━━ RECORDS SHOWN ━━
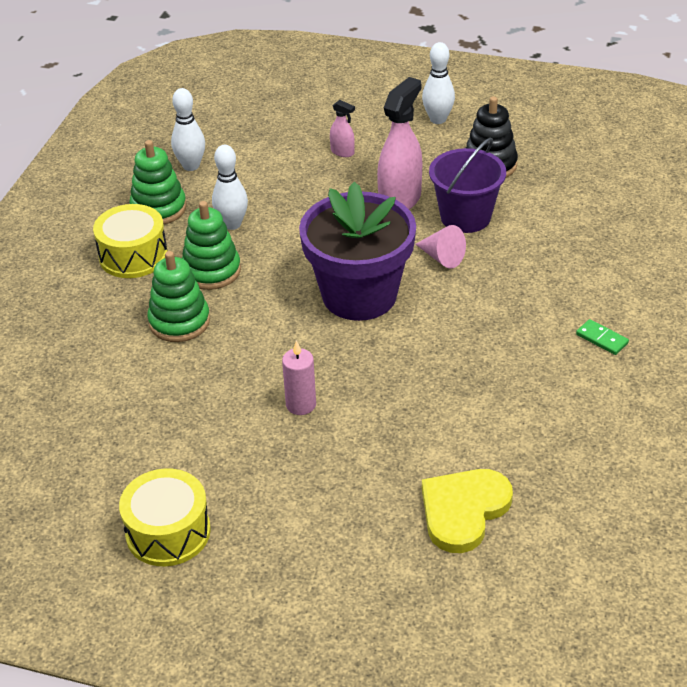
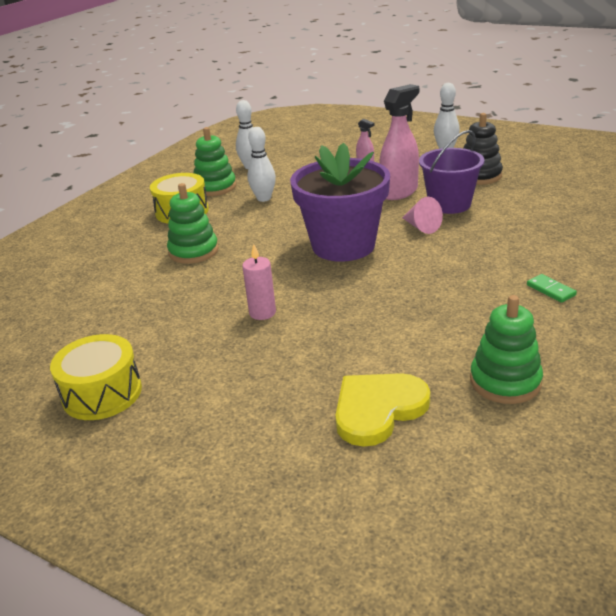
camera: 15 degrees right, 10 degrees down
(211, 271) = (234, 223): green stacking toy -> green stacking toy (505, 381)

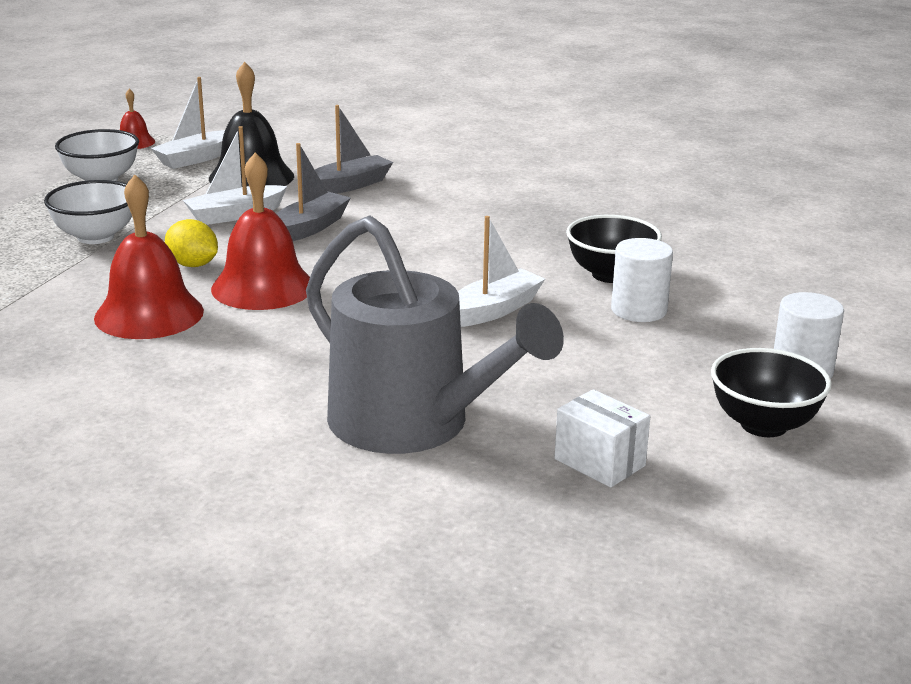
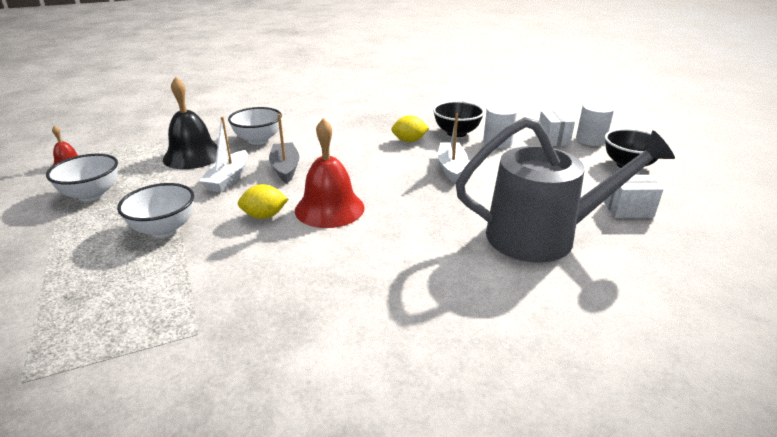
camera: 45 degrees left, 5 degrees up
(149, 314) = (301, 256): red bell -> none
(196, 158) = (135, 158): white boat -> none
(348, 186) = (258, 140): grey boat -> white bowl
(520, 257) = (409, 141): none -> yellow lemon
(739, 343) = (553, 139): none -> white box

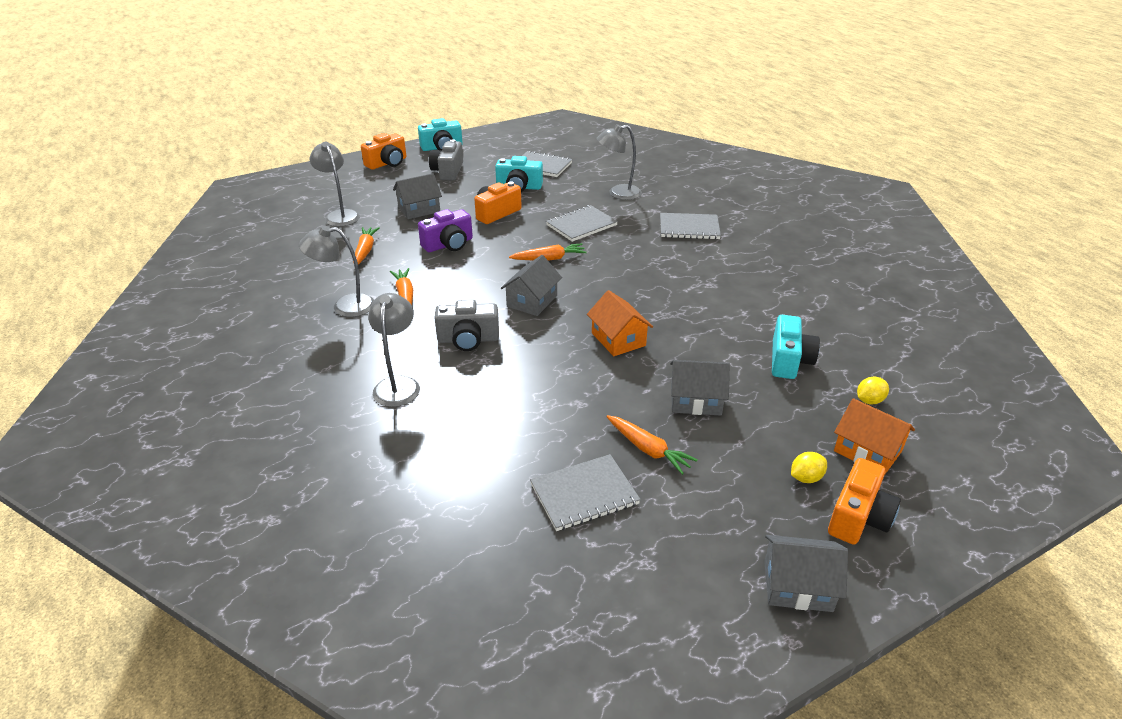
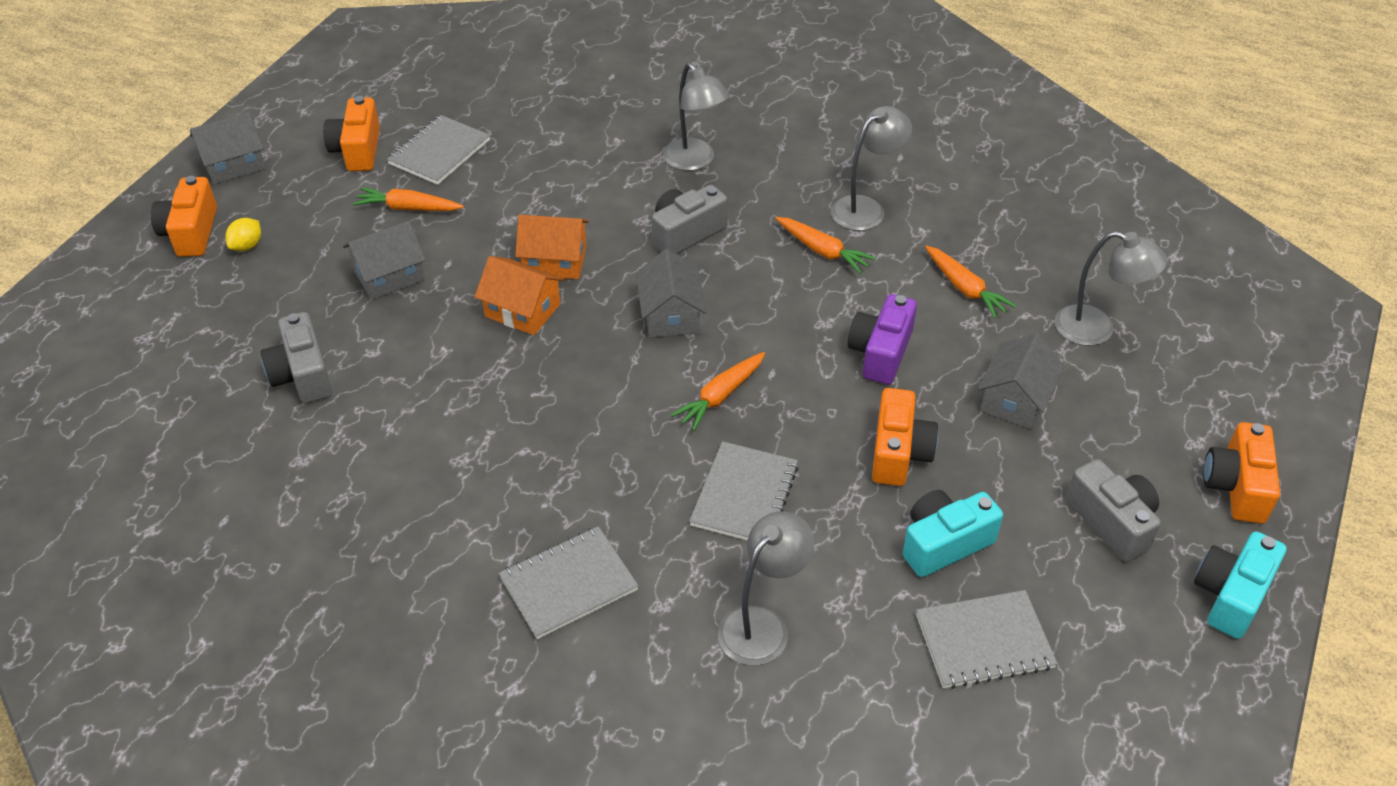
camera: 145 degrees right, 10 degrees up
(659, 537) = (357, 150): none -> orange camera
(789, 360) = (303, 375): turquoise camera -> grey camera
(867, 451) = (189, 298): orange house -> orange house (555, 261)
(869, 400) = (193, 361): yellow lemon -> none

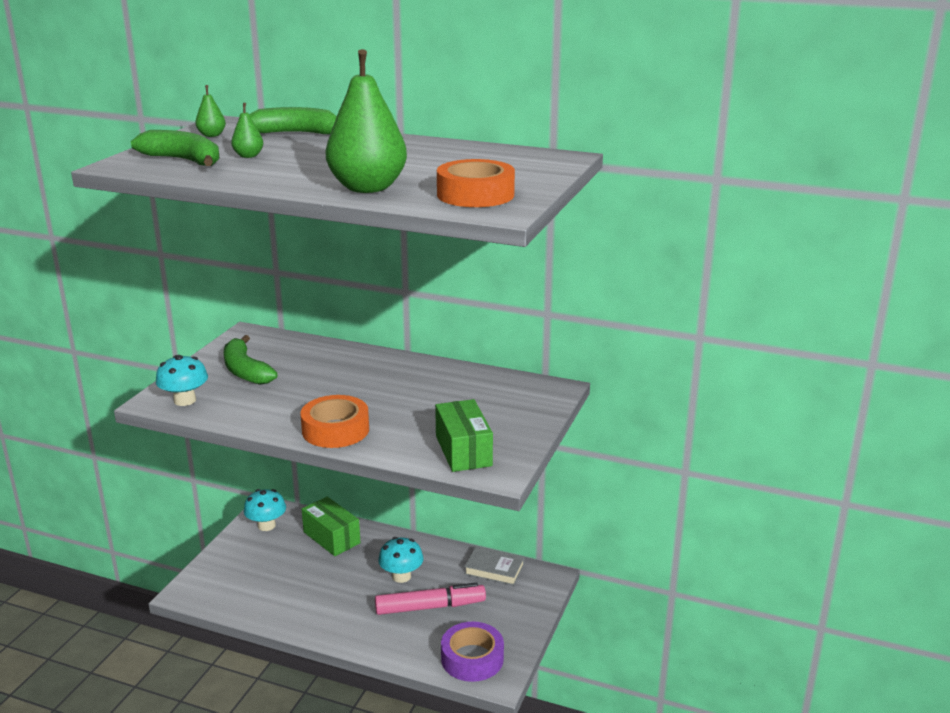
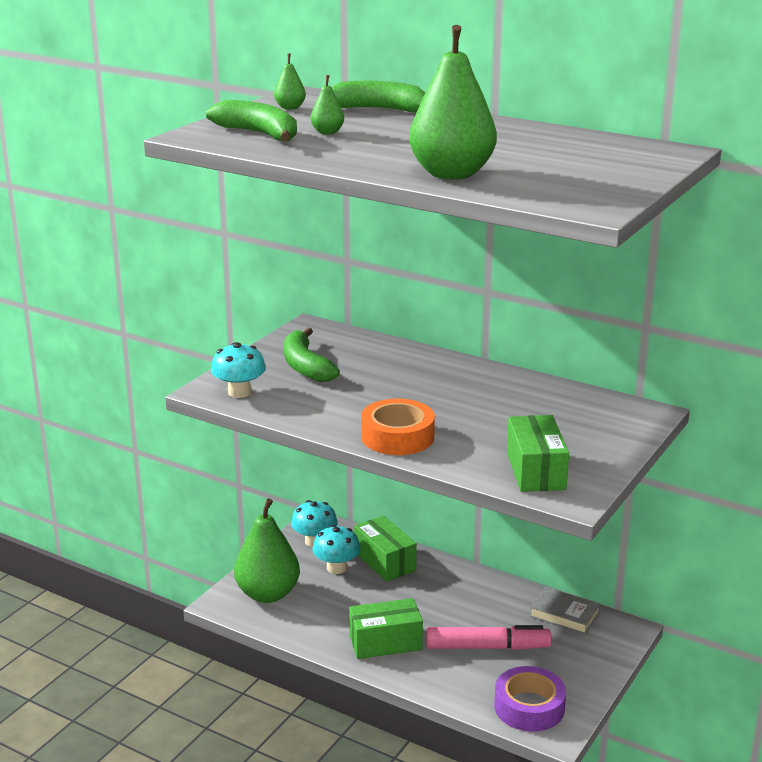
camera: 10 degrees right, 0 degrees up
(227, 579) = (268, 594): none -> green pear
(338, 613) = (385, 642): none -> green box
(401, 576) = (458, 611): turquoise mushroom -> turquoise mushroom (336, 568)
(475, 195) = (568, 188): orange tape -> none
━━━
REQUIRED WORK: Look above for the line with "camera: 45 degrees left, 5 degrees up" and the line with "camera: 10 degrees right, 0 degrees up", then copy them and all lines in between exactly as written, and only those, without any pictures.

TASK ANSWER:
camera: 45 degrees left, 5 degrees up
(149, 314) = (301, 256): red bell -> none
(196, 158) = (135, 158): white boat -> none
(348, 186) = (258, 140): grey boat -> white bowl
(520, 257) = (409, 141): none -> yellow lemon
(739, 343) = (553, 139): none -> white box

camera: 145 degrees right, 10 degrees up
(659, 537) = (357, 150): none -> orange camera
(789, 360) = (303, 375): turquoise camera -> grey camera
(867, 451) = (189, 298): orange house -> orange house (555, 261)
(869, 400) = (193, 361): yellow lemon -> none

camera: 10 degrees right, 0 degrees up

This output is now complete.